Your reply should be the records below, duplicated exactly, with any picture removed.

INPUT DATA
»»
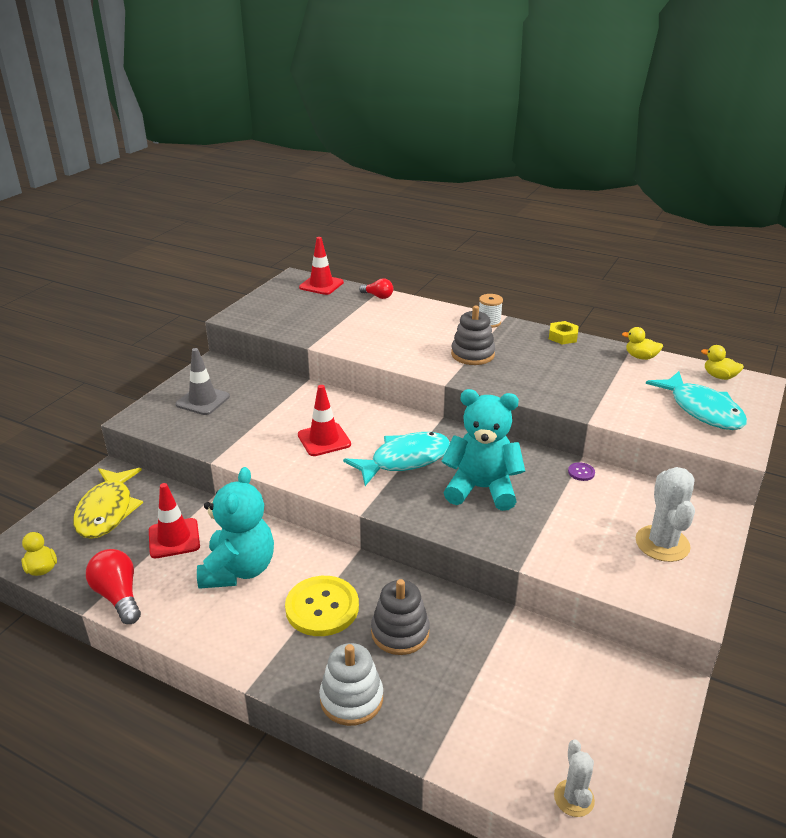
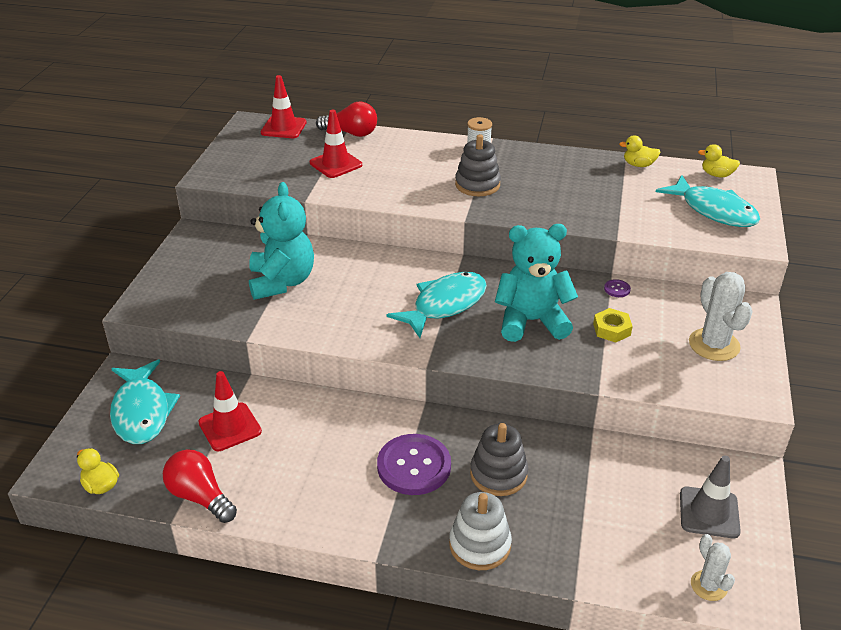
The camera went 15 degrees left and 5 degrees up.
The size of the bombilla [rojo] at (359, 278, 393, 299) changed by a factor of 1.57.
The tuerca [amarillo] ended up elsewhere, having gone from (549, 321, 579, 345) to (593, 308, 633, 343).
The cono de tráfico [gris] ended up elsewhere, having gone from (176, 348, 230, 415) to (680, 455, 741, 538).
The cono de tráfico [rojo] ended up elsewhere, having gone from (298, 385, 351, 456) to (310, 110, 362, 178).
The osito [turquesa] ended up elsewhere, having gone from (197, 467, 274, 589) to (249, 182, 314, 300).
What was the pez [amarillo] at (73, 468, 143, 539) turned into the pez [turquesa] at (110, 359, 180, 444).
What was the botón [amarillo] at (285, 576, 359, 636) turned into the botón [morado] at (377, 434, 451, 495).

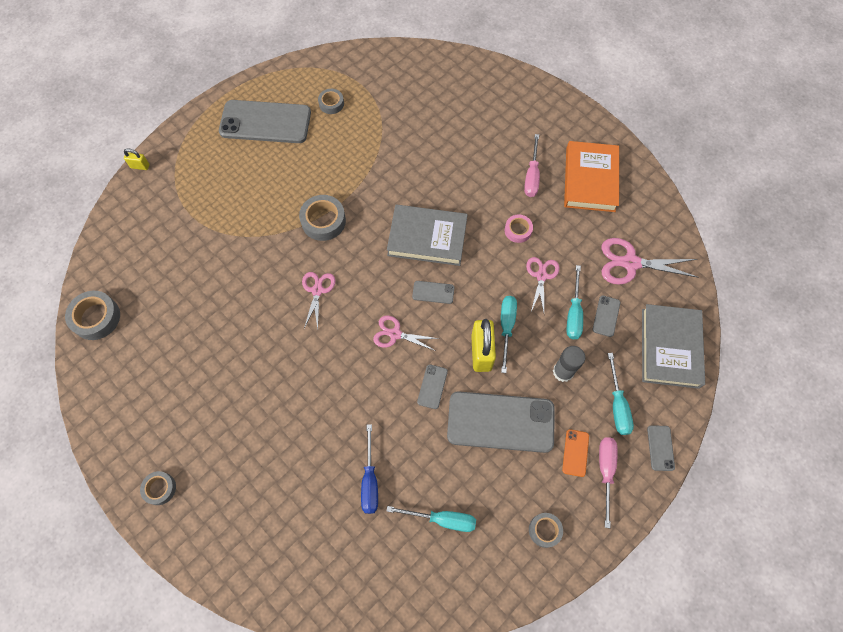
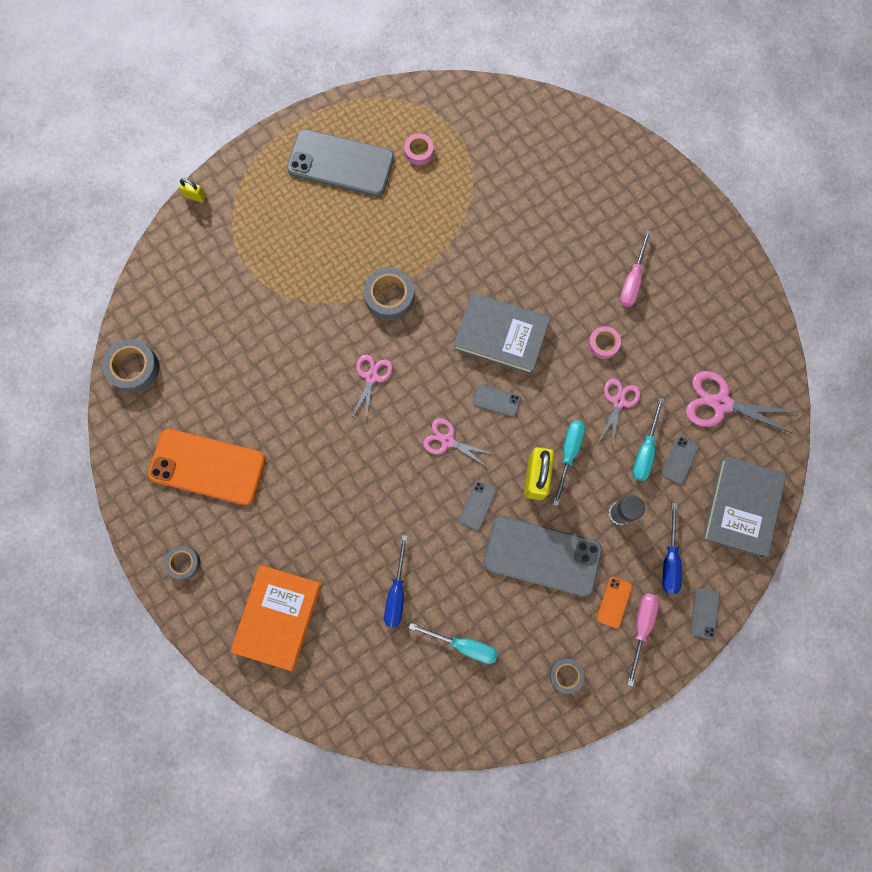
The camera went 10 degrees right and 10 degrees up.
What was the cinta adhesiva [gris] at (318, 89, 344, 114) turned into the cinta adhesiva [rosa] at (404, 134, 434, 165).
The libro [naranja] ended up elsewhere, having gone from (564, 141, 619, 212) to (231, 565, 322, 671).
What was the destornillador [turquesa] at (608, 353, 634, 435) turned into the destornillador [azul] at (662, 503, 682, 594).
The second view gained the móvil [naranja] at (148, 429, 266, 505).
««
EXPECTED ANSWER
The camera went 15 degrees left and 5 degrees up.
The size of the bombilla [rojo] at (359, 278, 393, 299) changed by a factor of 1.57.
The tuerca [amarillo] ended up elsewhere, having gone from (549, 321, 579, 345) to (593, 308, 633, 343).
The cono de tráfico [gris] ended up elsewhere, having gone from (176, 348, 230, 415) to (680, 455, 741, 538).
The cono de tráfico [rojo] ended up elsewhere, having gone from (298, 385, 351, 456) to (310, 110, 362, 178).
The osito [turquesa] ended up elsewhere, having gone from (197, 467, 274, 589) to (249, 182, 314, 300).
What was the pez [amarillo] at (73, 468, 143, 539) turned into the pez [turquesa] at (110, 359, 180, 444).
What was the botón [amarillo] at (285, 576, 359, 636) turned into the botón [morado] at (377, 434, 451, 495).

The camera went 10 degrees right and 10 degrees up.
What was the cinta adhesiva [gris] at (318, 89, 344, 114) turned into the cinta adhesiva [rosa] at (404, 134, 434, 165).
The libro [naranja] ended up elsewhere, having gone from (564, 141, 619, 212) to (231, 565, 322, 671).
What was the destornillador [turquesa] at (608, 353, 634, 435) turned into the destornillador [azul] at (662, 503, 682, 594).
The second view gained the móvil [naranja] at (148, 429, 266, 505).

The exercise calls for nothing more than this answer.